Object change descriptions
··········
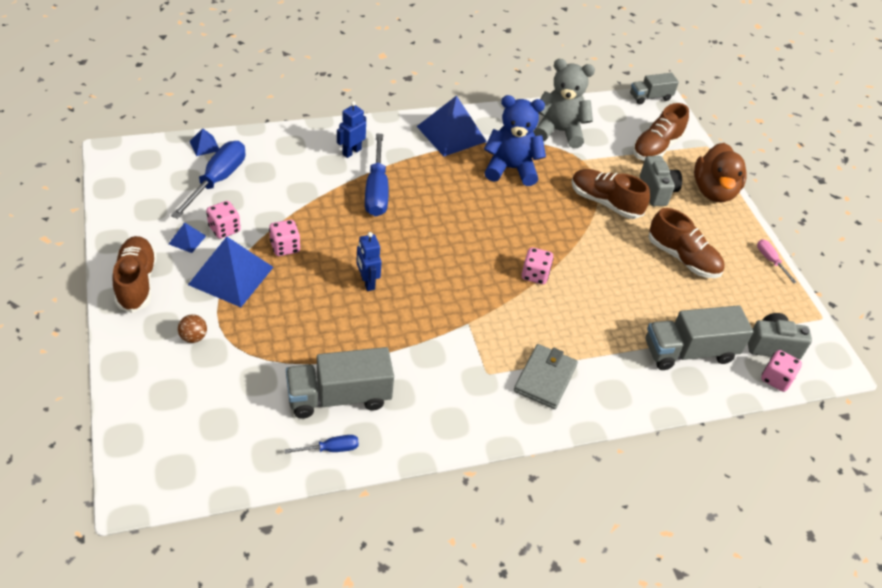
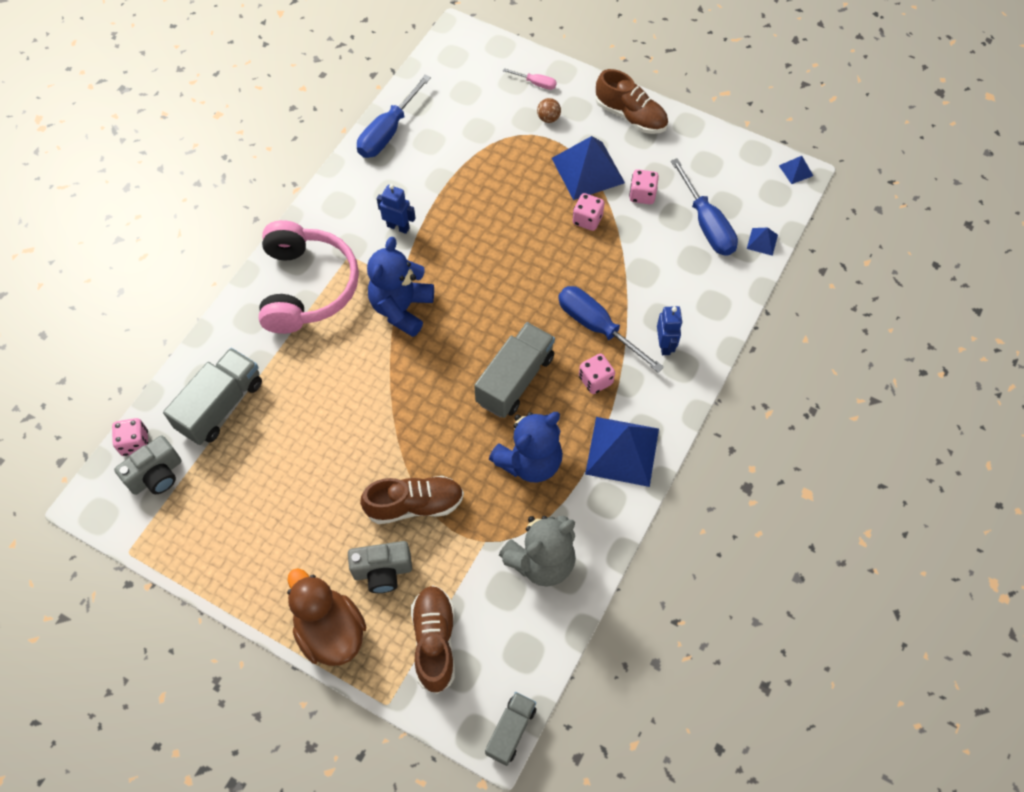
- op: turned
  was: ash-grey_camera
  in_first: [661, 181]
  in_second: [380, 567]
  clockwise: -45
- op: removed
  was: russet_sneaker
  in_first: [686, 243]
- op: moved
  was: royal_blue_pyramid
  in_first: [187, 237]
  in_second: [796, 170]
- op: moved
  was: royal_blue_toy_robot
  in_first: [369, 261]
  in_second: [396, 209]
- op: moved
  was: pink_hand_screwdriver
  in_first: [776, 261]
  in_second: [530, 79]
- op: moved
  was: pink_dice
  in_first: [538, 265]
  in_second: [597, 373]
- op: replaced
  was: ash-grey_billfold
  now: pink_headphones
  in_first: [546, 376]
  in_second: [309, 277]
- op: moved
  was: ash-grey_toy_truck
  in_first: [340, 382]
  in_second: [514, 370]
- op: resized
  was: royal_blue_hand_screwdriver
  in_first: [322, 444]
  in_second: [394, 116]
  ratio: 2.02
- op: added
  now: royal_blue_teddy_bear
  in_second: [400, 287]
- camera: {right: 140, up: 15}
··········
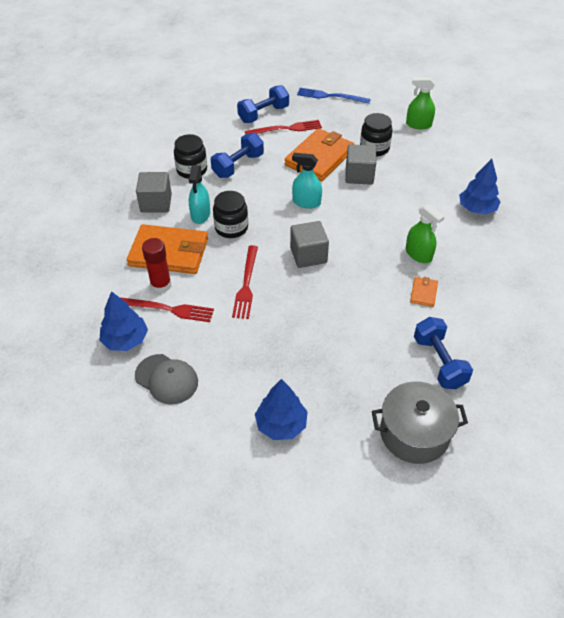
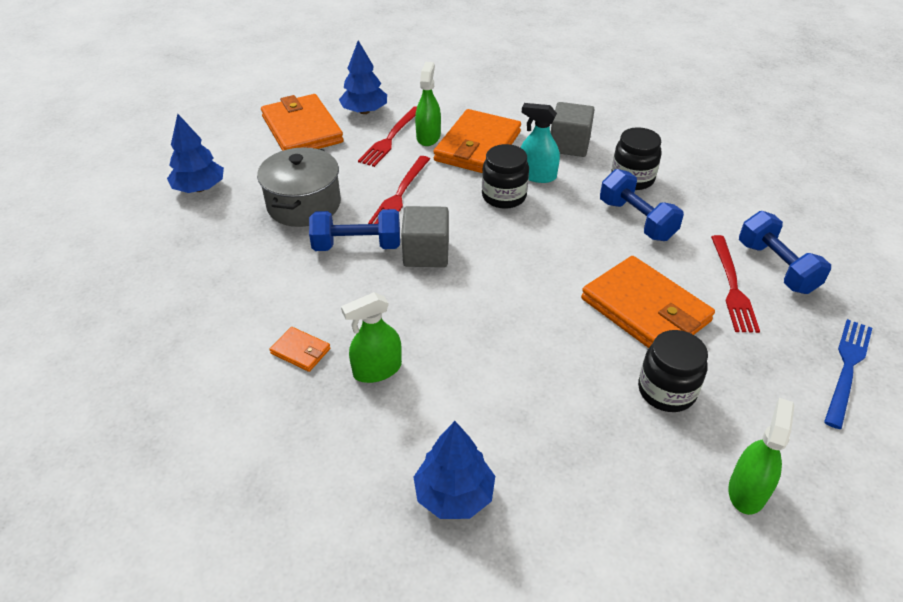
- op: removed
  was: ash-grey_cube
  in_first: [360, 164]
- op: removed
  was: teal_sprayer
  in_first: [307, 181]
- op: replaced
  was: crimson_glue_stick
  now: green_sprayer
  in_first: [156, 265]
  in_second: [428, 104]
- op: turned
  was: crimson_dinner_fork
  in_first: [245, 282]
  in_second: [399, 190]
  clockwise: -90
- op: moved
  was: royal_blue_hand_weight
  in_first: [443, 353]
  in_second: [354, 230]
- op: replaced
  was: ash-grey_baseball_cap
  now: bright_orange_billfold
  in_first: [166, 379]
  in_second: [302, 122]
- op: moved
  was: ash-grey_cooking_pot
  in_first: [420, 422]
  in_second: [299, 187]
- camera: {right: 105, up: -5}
··········
* _AIM OF THE TASK_:
Look above for the line with "in_second: [597, 373]" and the line with "ratio: 2.02". Retype those two lines and every line between them exactly, adding nothing.

* _TASK ANSWER_:
  in_second: [597, 373]
- op: replaced
  was: ash-grey_billfold
  now: pink_headphones
  in_first: [546, 376]
  in_second: [309, 277]
- op: moved
  was: ash-grey_toy_truck
  in_first: [340, 382]
  in_second: [514, 370]
- op: resized
  was: royal_blue_hand_screwdriver
  in_first: [322, 444]
  in_second: [394, 116]
  ratio: 2.02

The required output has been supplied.